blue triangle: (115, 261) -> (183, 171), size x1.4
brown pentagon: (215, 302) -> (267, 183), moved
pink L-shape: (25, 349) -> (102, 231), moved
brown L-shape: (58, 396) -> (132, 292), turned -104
...
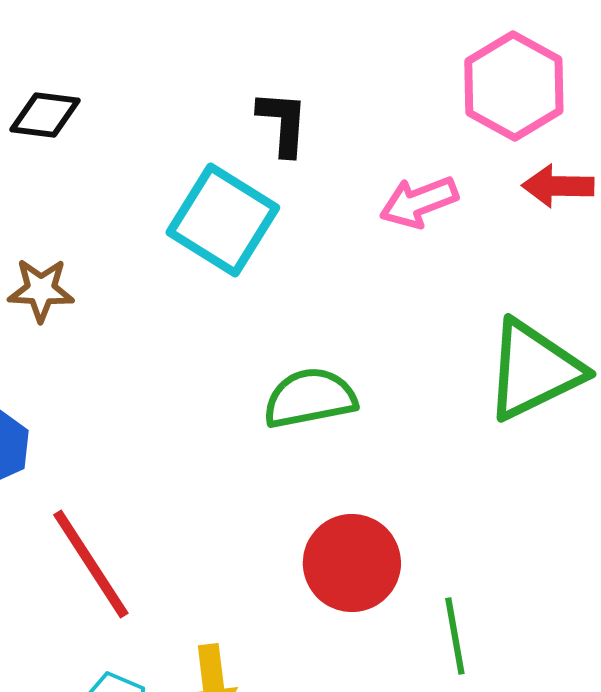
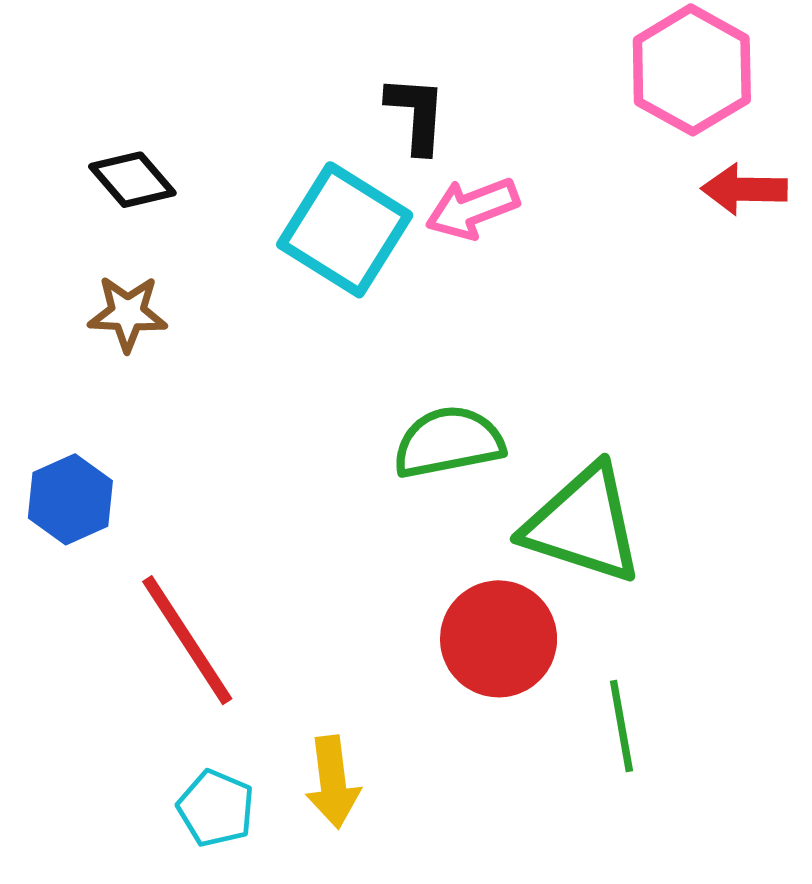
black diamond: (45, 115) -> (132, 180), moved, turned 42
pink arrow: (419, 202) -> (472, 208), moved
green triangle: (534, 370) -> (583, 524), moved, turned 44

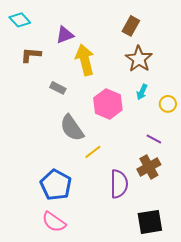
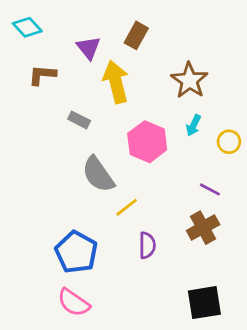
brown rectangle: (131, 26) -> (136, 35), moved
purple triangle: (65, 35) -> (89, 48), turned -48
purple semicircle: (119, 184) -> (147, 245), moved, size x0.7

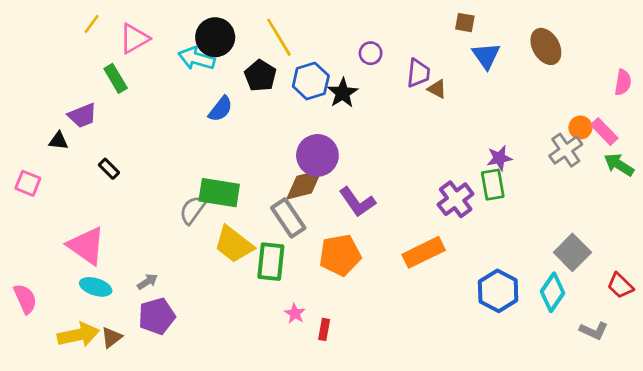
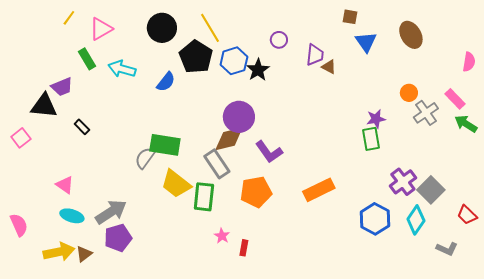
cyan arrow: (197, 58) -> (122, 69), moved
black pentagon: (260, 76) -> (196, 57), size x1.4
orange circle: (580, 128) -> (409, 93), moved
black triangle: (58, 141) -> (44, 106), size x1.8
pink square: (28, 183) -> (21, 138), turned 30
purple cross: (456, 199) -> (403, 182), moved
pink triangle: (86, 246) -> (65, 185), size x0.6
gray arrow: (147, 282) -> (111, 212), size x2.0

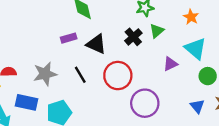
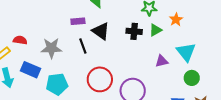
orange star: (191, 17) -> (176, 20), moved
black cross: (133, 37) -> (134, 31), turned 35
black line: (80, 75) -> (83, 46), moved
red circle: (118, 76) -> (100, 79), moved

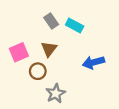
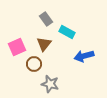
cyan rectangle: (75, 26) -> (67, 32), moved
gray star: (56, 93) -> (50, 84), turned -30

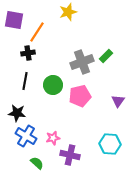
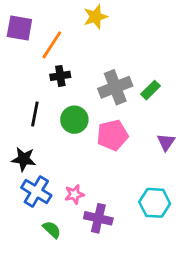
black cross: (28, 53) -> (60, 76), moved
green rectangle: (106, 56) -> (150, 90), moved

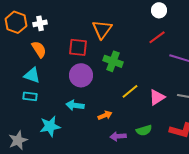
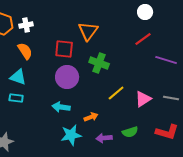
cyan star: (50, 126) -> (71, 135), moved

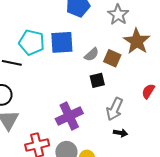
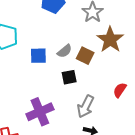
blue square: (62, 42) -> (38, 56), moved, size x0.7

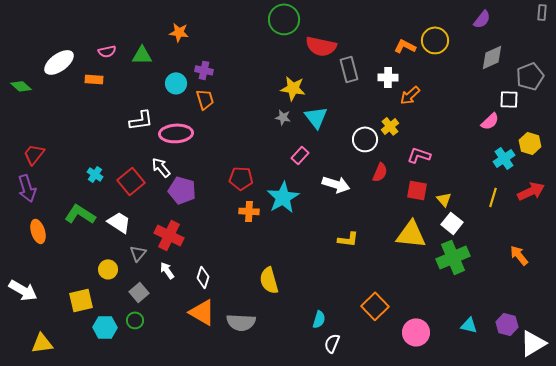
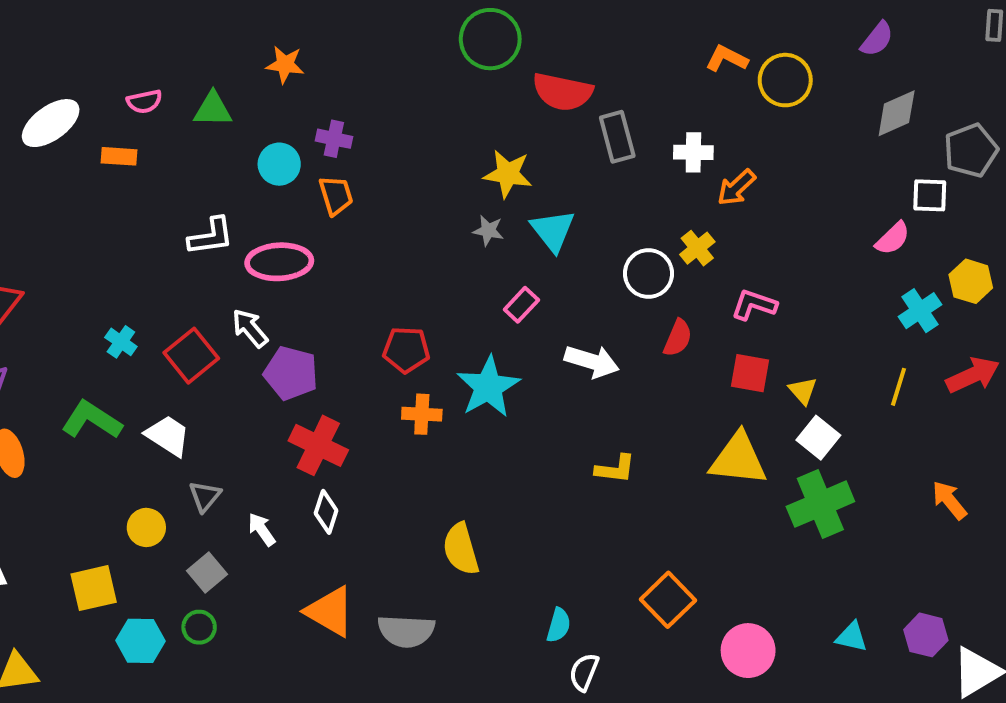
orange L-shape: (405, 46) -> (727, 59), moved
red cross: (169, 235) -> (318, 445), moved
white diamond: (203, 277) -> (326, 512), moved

Assigned task.
Start with the line with "red circle: (118, 76) -> (100, 79), moved" in the listing above and stop after the line with "white diamond: (203, 277)". Write out exactly the lines in that stretch and no others, without pictures.

The completed task.
red circle: (118, 76) -> (100, 79), moved

cyan rectangle: (75, 26) -> (67, 32), moved
gray star: (56, 93) -> (50, 84), turned -30

black cross: (28, 53) -> (60, 76), moved
green rectangle: (106, 56) -> (150, 90), moved

cyan star: (50, 126) -> (71, 135), moved

blue square: (62, 42) -> (38, 56), moved, size x0.7

orange L-shape: (405, 46) -> (727, 59), moved
red cross: (169, 235) -> (318, 445), moved
white diamond: (203, 277) -> (326, 512), moved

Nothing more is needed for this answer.